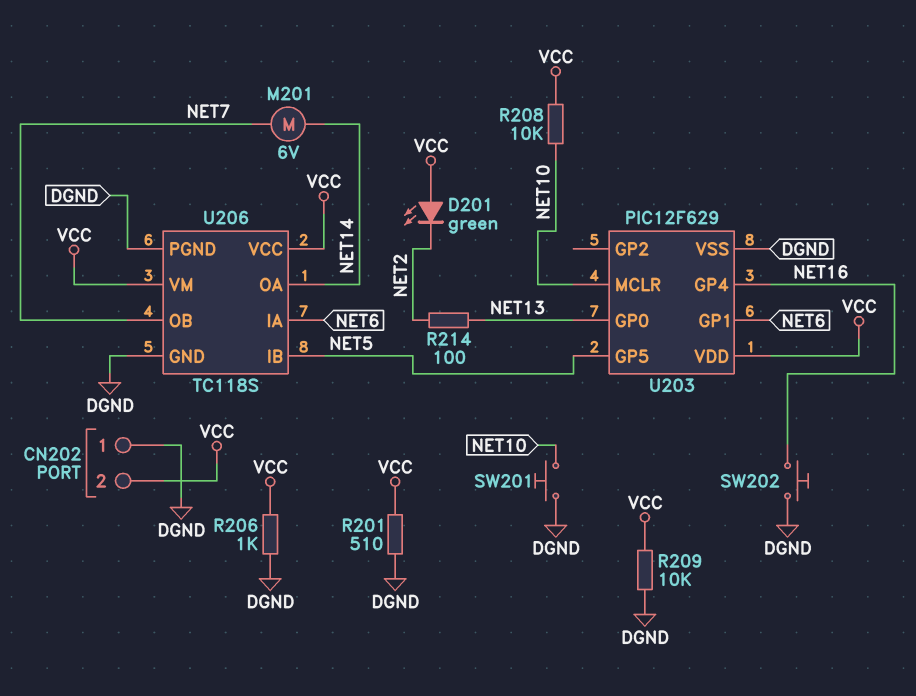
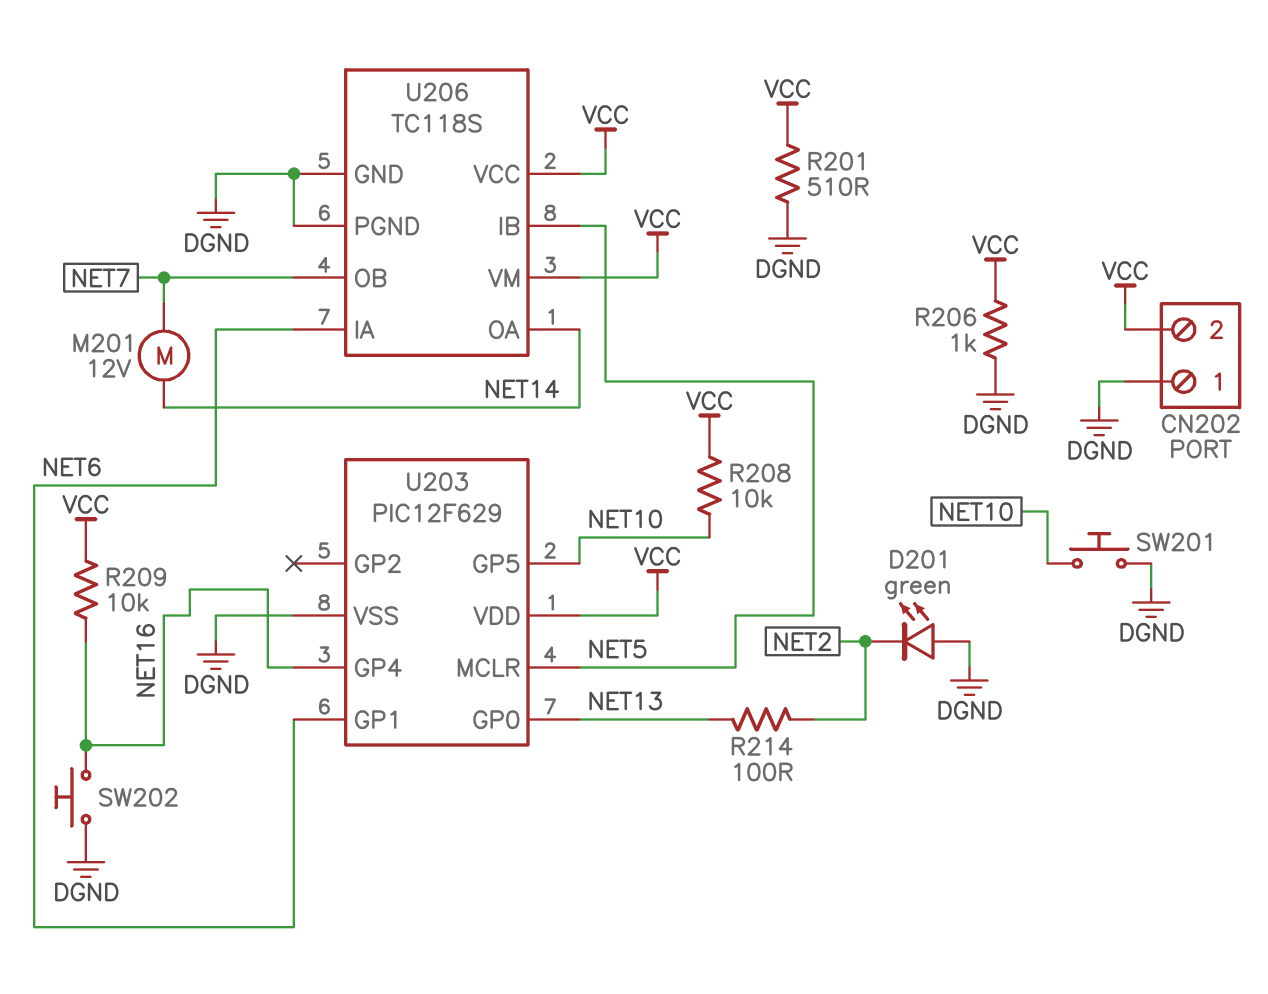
D201: LED green (A VCC, K NET2) -> LED green (A DGND, K NET2)
M201: motor 6V (NET7, NET14) -> motor 12V (NET7, NET14)
R209: 10k (DGND, VCC) -> 10k (NET16, VCC)
U203 pin GP5: NET5 -> NET10
U203 pin MCLR: NET10 -> NET5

WHAT THE TASK ASKS: Print the data again word for word, pictures excluded.

ANSWER TO THIS EXERCISE:
D201: LED green (A VCC, K NET2) -> LED green (A DGND, K NET2)
M201: motor 6V (NET7, NET14) -> motor 12V (NET7, NET14)
R209: 10k (DGND, VCC) -> 10k (NET16, VCC)
U203 pin GP5: NET5 -> NET10
U203 pin MCLR: NET10 -> NET5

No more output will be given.